> Data extract:
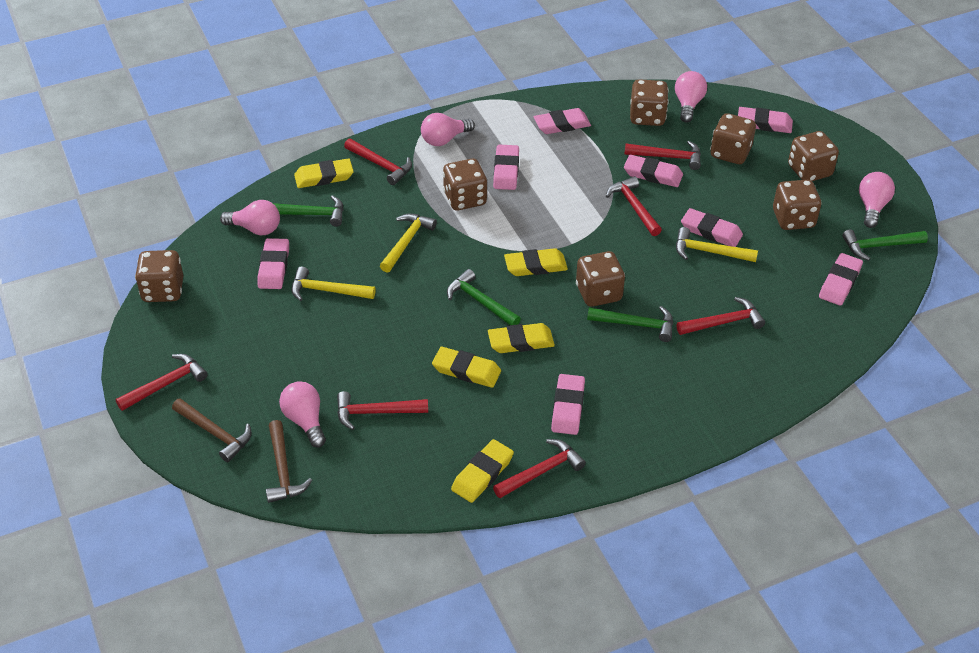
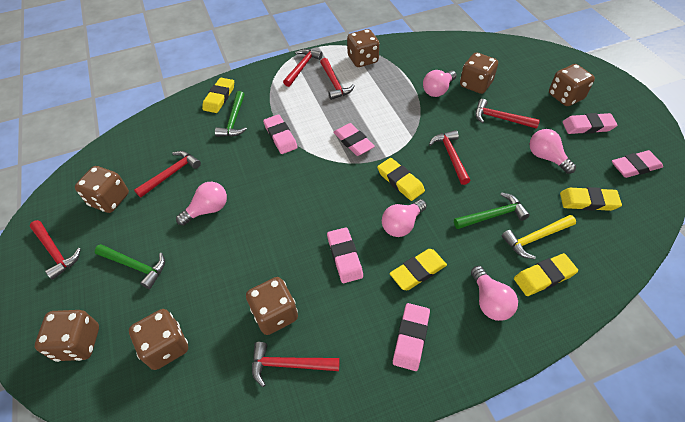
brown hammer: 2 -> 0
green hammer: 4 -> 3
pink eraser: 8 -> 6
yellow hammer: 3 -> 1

--

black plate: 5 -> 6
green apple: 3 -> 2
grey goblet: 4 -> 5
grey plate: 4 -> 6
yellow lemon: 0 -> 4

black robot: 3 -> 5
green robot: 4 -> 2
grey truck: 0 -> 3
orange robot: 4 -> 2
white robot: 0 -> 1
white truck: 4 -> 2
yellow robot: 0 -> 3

==

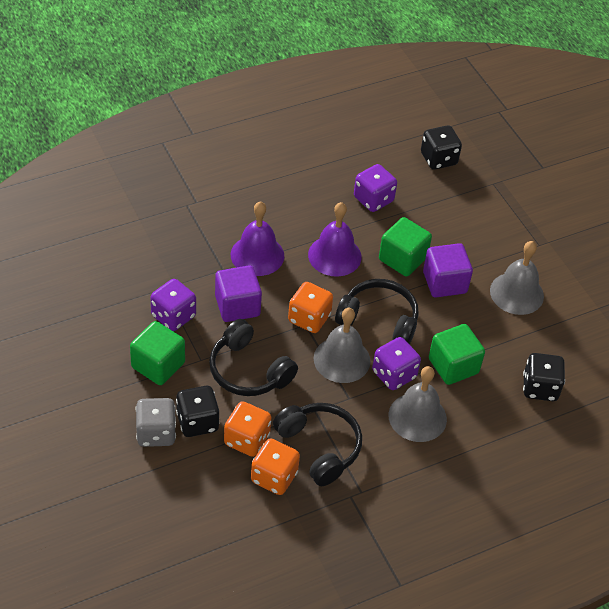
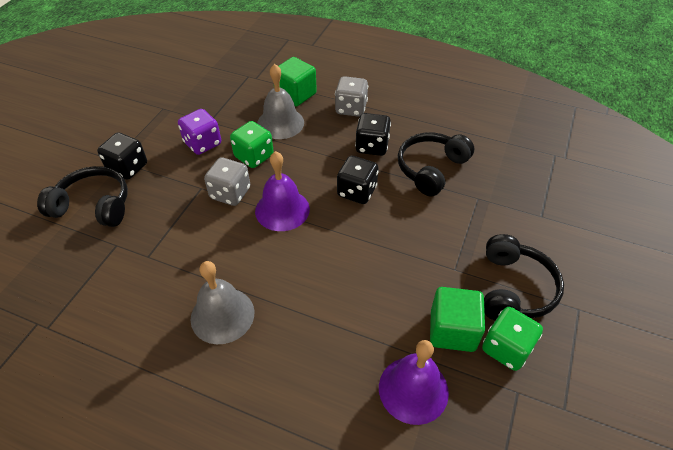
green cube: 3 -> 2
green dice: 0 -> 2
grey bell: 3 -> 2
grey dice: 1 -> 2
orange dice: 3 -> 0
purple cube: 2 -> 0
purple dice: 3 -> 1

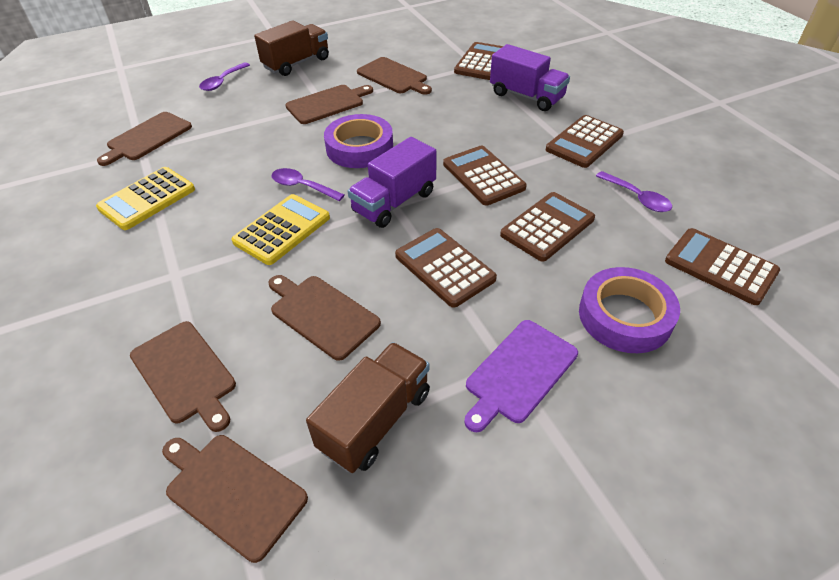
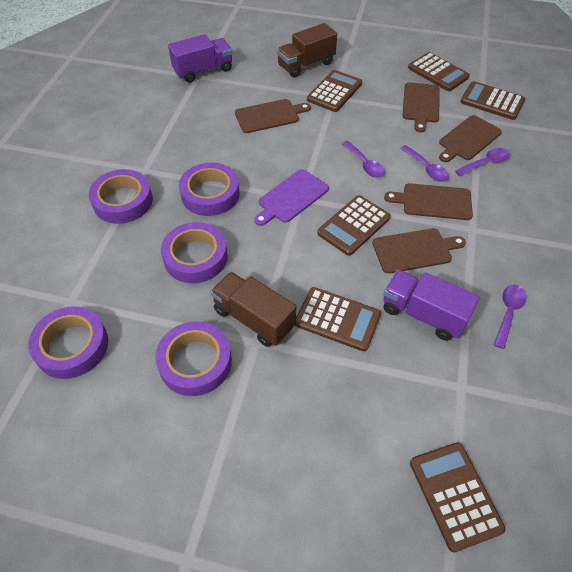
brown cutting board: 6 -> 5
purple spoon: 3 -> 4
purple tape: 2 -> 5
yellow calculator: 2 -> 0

> How to complete this task:
Would you transcribe the lines above exactly, going from the line bearing "green cube: 3 -> 2" through the line bearing "yellow calculator: 2 -> 0", and drop the pictures from the copy?

> Result for this exercise:
green cube: 3 -> 2
green dice: 0 -> 2
grey bell: 3 -> 2
grey dice: 1 -> 2
orange dice: 3 -> 0
purple cube: 2 -> 0
purple dice: 3 -> 1

brown cutting board: 6 -> 5
purple spoon: 3 -> 4
purple tape: 2 -> 5
yellow calculator: 2 -> 0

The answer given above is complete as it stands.